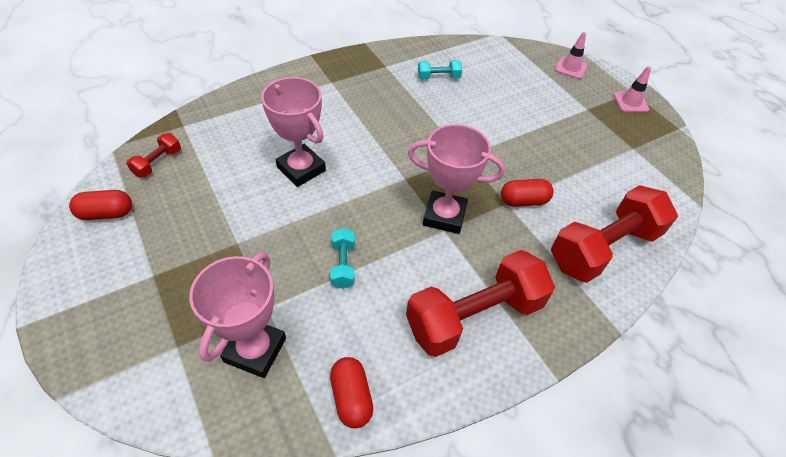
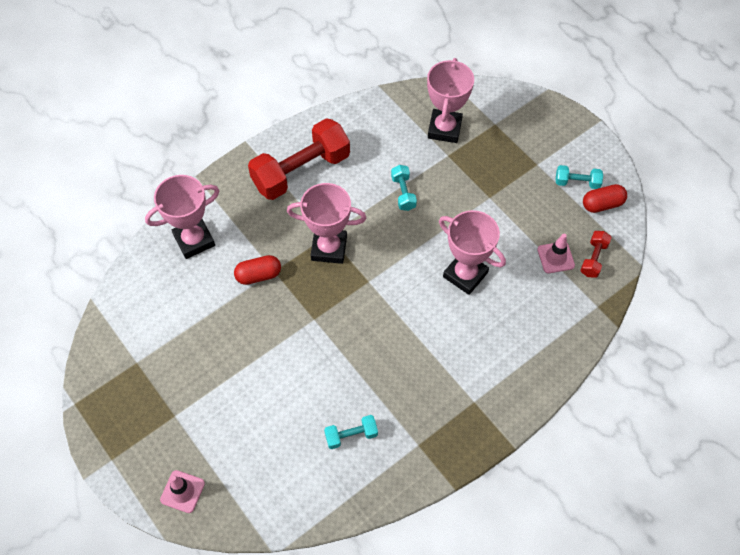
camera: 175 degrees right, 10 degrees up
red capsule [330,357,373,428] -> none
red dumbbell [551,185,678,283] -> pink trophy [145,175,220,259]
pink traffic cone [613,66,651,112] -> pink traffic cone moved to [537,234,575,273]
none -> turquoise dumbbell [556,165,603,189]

> _INSTRUCTIONS FOR THE TASK_: From the data above, copy each line where the string "dumbbell" appears.

> _FINISHED TASK_:
red dumbbell [551,185,678,283] -> pink trophy [145,175,220,259]
none -> turquoise dumbbell [556,165,603,189]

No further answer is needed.